===== RECORDS SHOWN
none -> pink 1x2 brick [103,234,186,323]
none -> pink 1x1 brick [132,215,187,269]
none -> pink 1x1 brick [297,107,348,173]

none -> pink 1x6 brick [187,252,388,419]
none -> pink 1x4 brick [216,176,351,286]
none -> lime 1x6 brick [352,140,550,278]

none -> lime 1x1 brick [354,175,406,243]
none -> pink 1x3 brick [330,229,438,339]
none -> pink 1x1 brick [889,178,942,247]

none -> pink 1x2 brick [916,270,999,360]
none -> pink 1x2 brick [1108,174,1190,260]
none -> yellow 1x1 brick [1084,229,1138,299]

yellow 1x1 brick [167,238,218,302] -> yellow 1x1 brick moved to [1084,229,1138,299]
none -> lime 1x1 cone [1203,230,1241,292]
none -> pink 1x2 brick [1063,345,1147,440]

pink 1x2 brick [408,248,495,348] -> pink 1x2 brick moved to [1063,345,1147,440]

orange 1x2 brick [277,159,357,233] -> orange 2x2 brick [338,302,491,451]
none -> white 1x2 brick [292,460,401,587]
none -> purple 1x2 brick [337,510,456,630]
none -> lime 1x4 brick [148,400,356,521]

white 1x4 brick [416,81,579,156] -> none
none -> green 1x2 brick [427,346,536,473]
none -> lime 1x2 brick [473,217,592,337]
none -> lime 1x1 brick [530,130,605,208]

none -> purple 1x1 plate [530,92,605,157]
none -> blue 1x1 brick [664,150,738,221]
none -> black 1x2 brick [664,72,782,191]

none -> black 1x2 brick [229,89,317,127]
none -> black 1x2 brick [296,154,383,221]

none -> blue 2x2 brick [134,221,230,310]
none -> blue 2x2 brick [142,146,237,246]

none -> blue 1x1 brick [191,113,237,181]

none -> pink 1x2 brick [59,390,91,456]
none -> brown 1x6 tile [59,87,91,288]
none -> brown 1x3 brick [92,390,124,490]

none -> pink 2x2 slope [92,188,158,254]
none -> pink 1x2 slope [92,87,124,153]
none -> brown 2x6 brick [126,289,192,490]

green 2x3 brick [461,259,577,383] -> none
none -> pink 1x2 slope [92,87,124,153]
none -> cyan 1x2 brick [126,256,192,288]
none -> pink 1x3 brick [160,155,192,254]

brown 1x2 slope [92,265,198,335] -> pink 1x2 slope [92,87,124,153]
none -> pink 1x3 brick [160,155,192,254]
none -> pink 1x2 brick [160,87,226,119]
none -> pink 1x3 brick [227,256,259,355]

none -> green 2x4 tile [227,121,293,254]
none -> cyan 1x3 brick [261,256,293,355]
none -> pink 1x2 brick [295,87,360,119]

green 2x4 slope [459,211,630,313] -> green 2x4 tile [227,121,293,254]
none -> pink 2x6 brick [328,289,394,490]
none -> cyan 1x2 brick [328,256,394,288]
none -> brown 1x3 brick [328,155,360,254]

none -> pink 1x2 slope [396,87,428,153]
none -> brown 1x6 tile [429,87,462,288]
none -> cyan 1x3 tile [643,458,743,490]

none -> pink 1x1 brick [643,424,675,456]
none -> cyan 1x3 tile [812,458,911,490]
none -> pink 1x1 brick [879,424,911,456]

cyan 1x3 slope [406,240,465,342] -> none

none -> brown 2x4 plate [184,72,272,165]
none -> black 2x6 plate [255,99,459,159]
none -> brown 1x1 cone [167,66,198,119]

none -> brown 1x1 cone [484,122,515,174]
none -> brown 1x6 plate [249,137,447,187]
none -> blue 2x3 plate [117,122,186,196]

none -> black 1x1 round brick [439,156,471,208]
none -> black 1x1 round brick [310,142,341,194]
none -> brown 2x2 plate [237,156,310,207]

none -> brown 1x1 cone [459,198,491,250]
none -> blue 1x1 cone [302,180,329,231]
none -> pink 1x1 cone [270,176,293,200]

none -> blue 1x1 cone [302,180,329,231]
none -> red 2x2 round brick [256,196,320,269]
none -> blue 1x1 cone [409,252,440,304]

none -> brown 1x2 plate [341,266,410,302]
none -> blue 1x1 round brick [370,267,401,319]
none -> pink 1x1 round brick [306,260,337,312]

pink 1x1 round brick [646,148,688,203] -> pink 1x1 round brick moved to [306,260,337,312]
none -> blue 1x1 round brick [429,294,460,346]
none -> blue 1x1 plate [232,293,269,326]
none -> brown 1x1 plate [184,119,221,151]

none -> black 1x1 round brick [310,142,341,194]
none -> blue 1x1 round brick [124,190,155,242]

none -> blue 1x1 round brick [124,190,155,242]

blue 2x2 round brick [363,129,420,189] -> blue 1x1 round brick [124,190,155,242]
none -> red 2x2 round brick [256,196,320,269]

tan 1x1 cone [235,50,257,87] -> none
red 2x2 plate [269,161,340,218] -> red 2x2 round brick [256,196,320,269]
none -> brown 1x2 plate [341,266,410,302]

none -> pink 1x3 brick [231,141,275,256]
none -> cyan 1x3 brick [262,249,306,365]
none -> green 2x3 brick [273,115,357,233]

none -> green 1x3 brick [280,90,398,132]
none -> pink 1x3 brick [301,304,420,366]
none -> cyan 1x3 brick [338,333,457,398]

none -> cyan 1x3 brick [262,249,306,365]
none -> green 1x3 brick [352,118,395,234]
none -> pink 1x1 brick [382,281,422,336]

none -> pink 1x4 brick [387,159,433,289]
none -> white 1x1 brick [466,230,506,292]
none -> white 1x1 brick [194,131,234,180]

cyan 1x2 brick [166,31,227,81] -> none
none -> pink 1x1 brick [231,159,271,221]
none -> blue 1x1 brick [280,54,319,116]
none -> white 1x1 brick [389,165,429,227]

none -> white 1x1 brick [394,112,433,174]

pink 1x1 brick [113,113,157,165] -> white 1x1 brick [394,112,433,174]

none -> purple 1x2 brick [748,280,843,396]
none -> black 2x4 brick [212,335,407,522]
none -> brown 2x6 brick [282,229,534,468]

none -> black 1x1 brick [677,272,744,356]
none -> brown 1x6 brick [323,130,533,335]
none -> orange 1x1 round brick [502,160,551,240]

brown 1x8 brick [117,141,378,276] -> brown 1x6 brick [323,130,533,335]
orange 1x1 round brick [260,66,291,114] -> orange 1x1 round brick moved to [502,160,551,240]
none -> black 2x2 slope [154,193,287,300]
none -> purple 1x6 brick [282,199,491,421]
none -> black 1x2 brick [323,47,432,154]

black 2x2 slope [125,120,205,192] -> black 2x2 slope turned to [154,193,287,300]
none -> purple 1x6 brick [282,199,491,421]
==========
Starting at the line above that contains "none -> lime 1x4 brick [148,400,356,521]", write out each line exactly until the line that contains "none -> brown 1x6 tile [429,87,462,288]" has been written, and stop there.

none -> lime 1x4 brick [148,400,356,521]

white 1x4 brick [416,81,579,156] -> none
none -> green 1x2 brick [427,346,536,473]
none -> lime 1x2 brick [473,217,592,337]
none -> lime 1x1 brick [530,130,605,208]

none -> purple 1x1 plate [530,92,605,157]
none -> blue 1x1 brick [664,150,738,221]
none -> black 1x2 brick [664,72,782,191]

none -> black 1x2 brick [229,89,317,127]
none -> black 1x2 brick [296,154,383,221]

none -> blue 2x2 brick [134,221,230,310]
none -> blue 2x2 brick [142,146,237,246]

none -> blue 1x1 brick [191,113,237,181]

none -> pink 1x2 brick [59,390,91,456]
none -> brown 1x6 tile [59,87,91,288]
none -> brown 1x3 brick [92,390,124,490]

none -> pink 2x2 slope [92,188,158,254]
none -> pink 1x2 slope [92,87,124,153]
none -> brown 2x6 brick [126,289,192,490]

green 2x3 brick [461,259,577,383] -> none
none -> pink 1x2 slope [92,87,124,153]
none -> cyan 1x2 brick [126,256,192,288]
none -> pink 1x3 brick [160,155,192,254]

brown 1x2 slope [92,265,198,335] -> pink 1x2 slope [92,87,124,153]
none -> pink 1x3 brick [160,155,192,254]
none -> pink 1x2 brick [160,87,226,119]
none -> pink 1x3 brick [227,256,259,355]

none -> green 2x4 tile [227,121,293,254]
none -> cyan 1x3 brick [261,256,293,355]
none -> pink 1x2 brick [295,87,360,119]

green 2x4 slope [459,211,630,313] -> green 2x4 tile [227,121,293,254]
none -> pink 2x6 brick [328,289,394,490]
none -> cyan 1x2 brick [328,256,394,288]
none -> brown 1x3 brick [328,155,360,254]

none -> pink 1x2 slope [396,87,428,153]
none -> brown 1x6 tile [429,87,462,288]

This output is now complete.